* Work item *
Copy the records below in full and leave every image out of the copy.
Records for processing: Begin
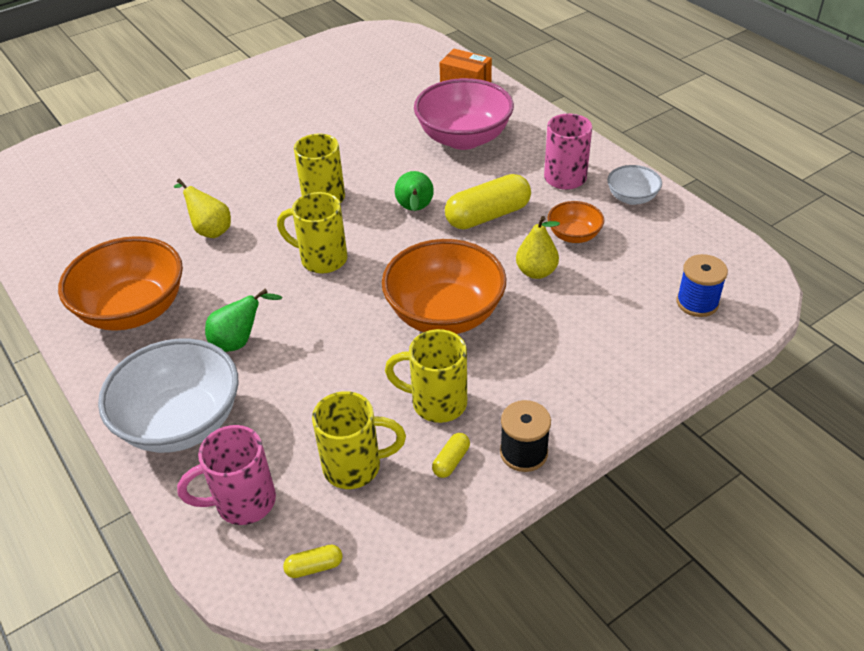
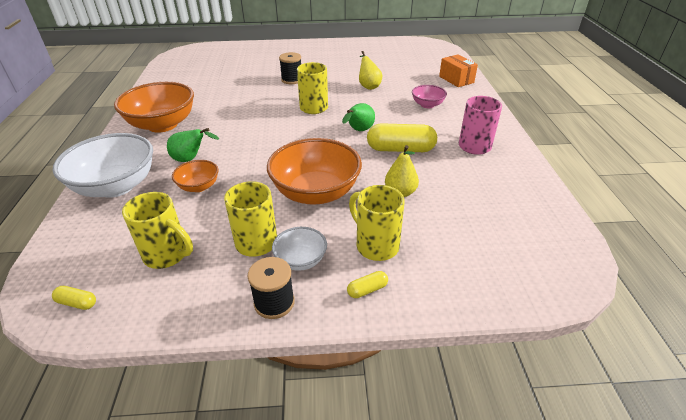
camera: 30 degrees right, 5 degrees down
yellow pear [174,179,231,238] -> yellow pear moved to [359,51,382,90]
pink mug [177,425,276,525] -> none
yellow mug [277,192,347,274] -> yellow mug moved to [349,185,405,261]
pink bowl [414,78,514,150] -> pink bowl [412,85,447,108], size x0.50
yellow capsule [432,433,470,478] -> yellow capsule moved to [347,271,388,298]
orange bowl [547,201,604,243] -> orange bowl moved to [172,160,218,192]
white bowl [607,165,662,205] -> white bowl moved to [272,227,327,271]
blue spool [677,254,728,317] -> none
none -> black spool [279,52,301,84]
Records for processing: End
* Solution to this problem *
camera: 30 degrees right, 5 degrees down
yellow pear [174,179,231,238] -> yellow pear moved to [359,51,382,90]
pink mug [177,425,276,525] -> none
yellow mug [277,192,347,274] -> yellow mug moved to [349,185,405,261]
pink bowl [414,78,514,150] -> pink bowl [412,85,447,108], size x0.50
yellow capsule [432,433,470,478] -> yellow capsule moved to [347,271,388,298]
orange bowl [547,201,604,243] -> orange bowl moved to [172,160,218,192]
white bowl [607,165,662,205] -> white bowl moved to [272,227,327,271]
blue spool [677,254,728,317] -> none
none -> black spool [279,52,301,84]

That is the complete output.